[Records from a dataset]

··········

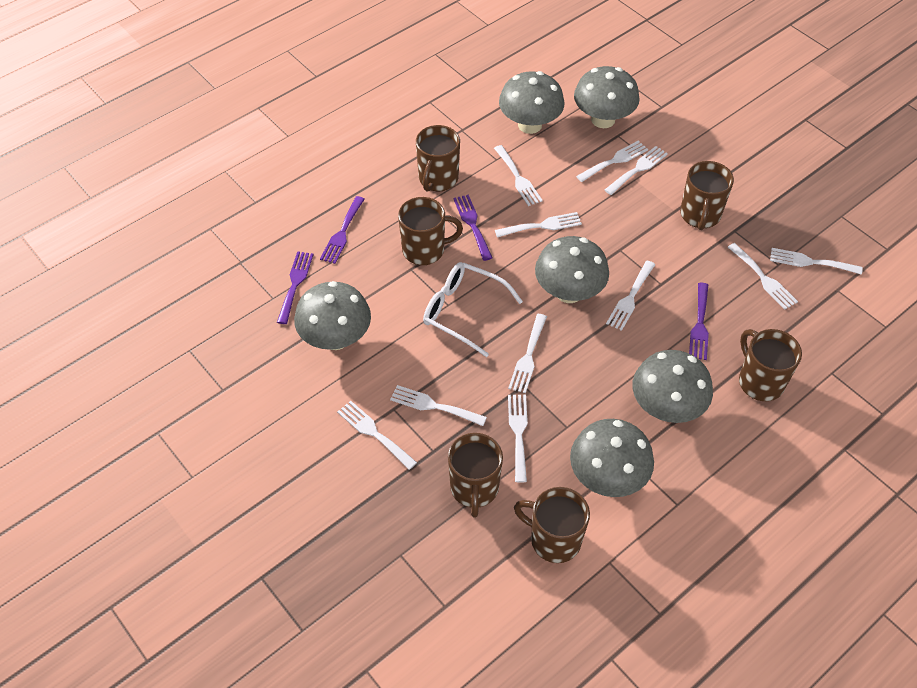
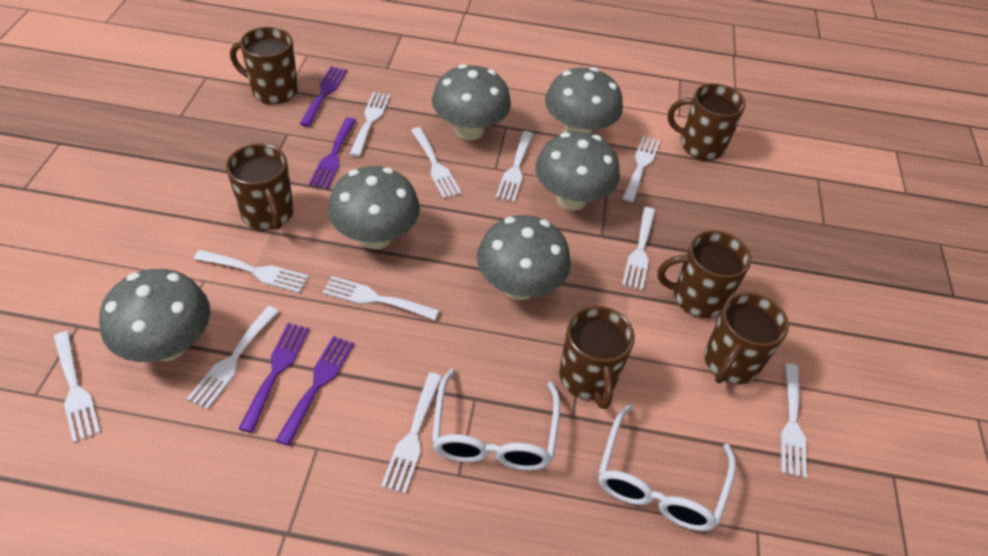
white glasses: [423,262,523,357] = 1 -> [432,368,560,471] [598,404,736,531] = 2

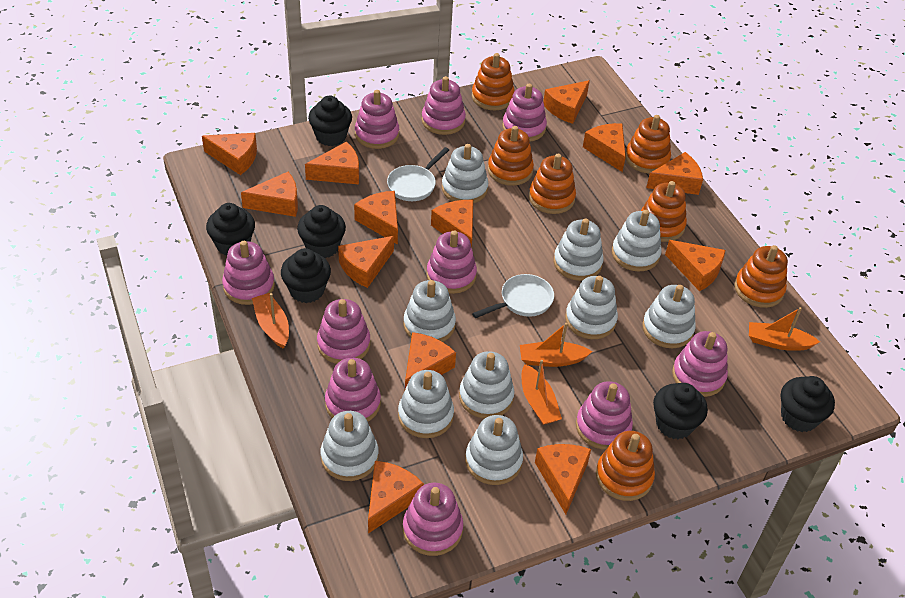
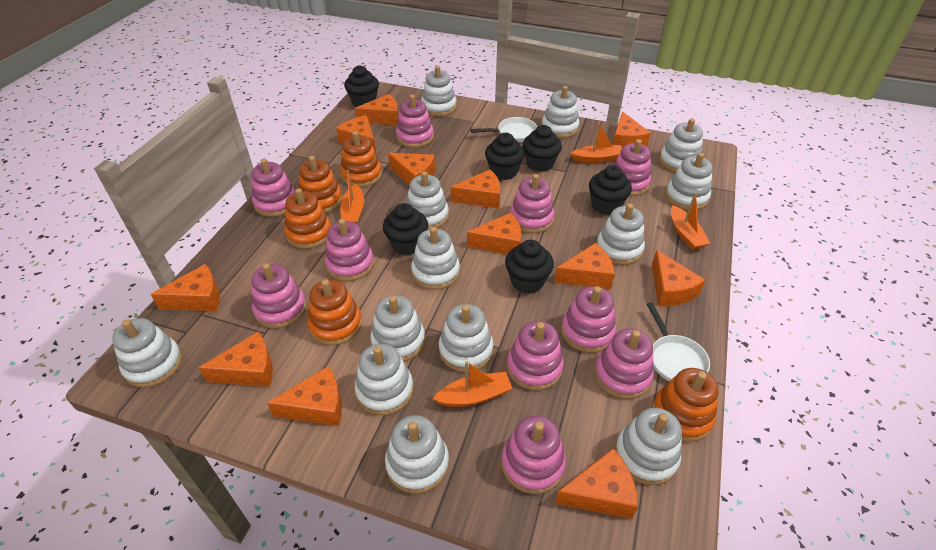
orange cheese: [202,133,257,175] [241,172,298,217] [305,141,359,184] [338,236,394,288] [354,191,398,245] [368,461,424,534] [405,332,456,389] [431,200,473,248] [535,444,591,514] [543,80,590,124] [583,123,626,172] [646,152,703,195] [665,240,725,291] = 13 -> [151,264,220,311] [198,332,273,387] [267,366,342,426] [336,115,376,153] [355,94,399,125] [388,153,435,185] [450,170,501,209] [467,213,521,254] [554,243,615,289] [555,448,638,519] [612,112,651,148] [652,250,705,306] = 12
orange stacking toy: [472,53,515,110] [488,126,534,186] [529,154,576,214] [596,431,655,501] [625,115,671,174] [641,181,687,242] [734,245,788,308] = 7 -> [284,188,331,249] [298,156,343,213] [308,279,362,345] [340,131,382,187] [652,368,719,442] = 5
white stacking toy: [321,411,379,481] [398,370,454,438] [403,280,456,342] [442,144,488,203] [459,351,514,419] [465,415,523,485] [553,218,604,281] [565,276,618,339] [612,210,662,271] [642,285,696,348] = 10 -> [112,318,182,388] [355,344,413,415] [370,295,425,362] [385,415,449,494] [406,171,449,229] [411,227,460,290] [421,66,457,116] [439,304,493,372] [542,86,579,138] [597,204,645,265] [615,408,682,485] [659,118,703,172] [665,153,713,210] = 13

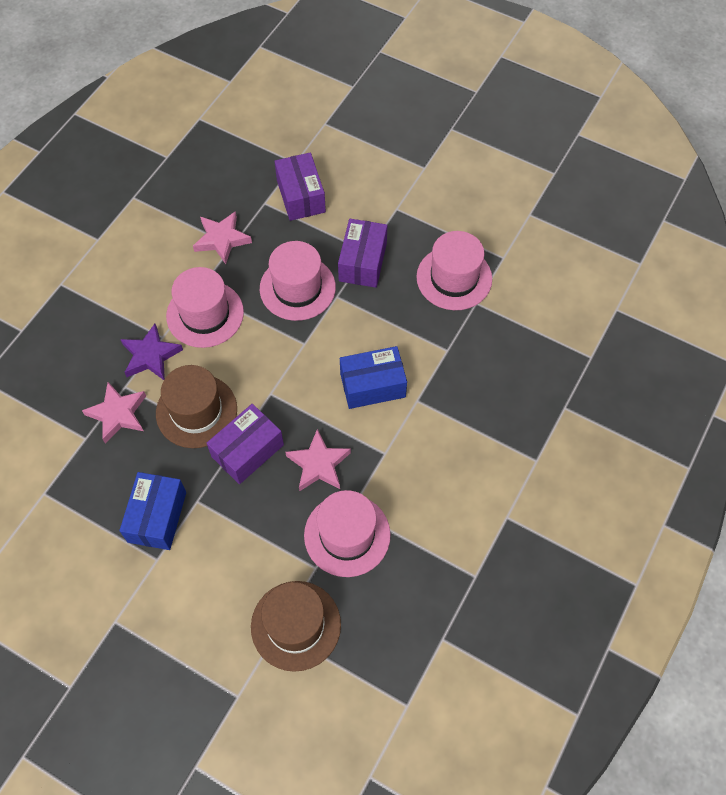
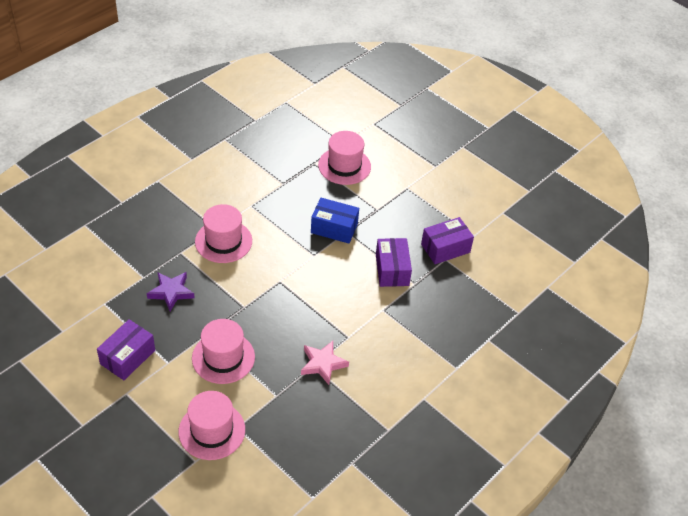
blue box: [119,472,186,550] [340,346,407,409] = 2 -> [311,198,359,244] = 1
brown hat: [156,365,237,448] [251,581,341,672] = 2 -> none = 0
pink star: [82,382,146,443] [193,211,252,264] [285,429,351,491] = 3 -> [301,341,349,385] = 1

··········

_Exercise prompt_:
In the answer, give only the lines from the top of the data above through the line with "orange cheese: [202,133,257,175]", reproduced exactly; no picture may appear.

_The completed task_:
white glasses: [423,262,523,357] = 1 -> [432,368,560,471] [598,404,736,531] = 2

orange cheese: [202,133,257,175] [241,172,298,217] [305,141,359,184] [338,236,394,288] [354,191,398,245] [368,461,424,534] [405,332,456,389] [431,200,473,248] [535,444,591,514] [543,80,590,124] [583,123,626,172] [646,152,703,195] [665,240,725,291] = 13 -> [151,264,220,311] [198,332,273,387] [267,366,342,426] [336,115,376,153] [355,94,399,125] [388,153,435,185] [450,170,501,209] [467,213,521,254] [554,243,615,289] [555,448,638,519] [612,112,651,148] [652,250,705,306] = 12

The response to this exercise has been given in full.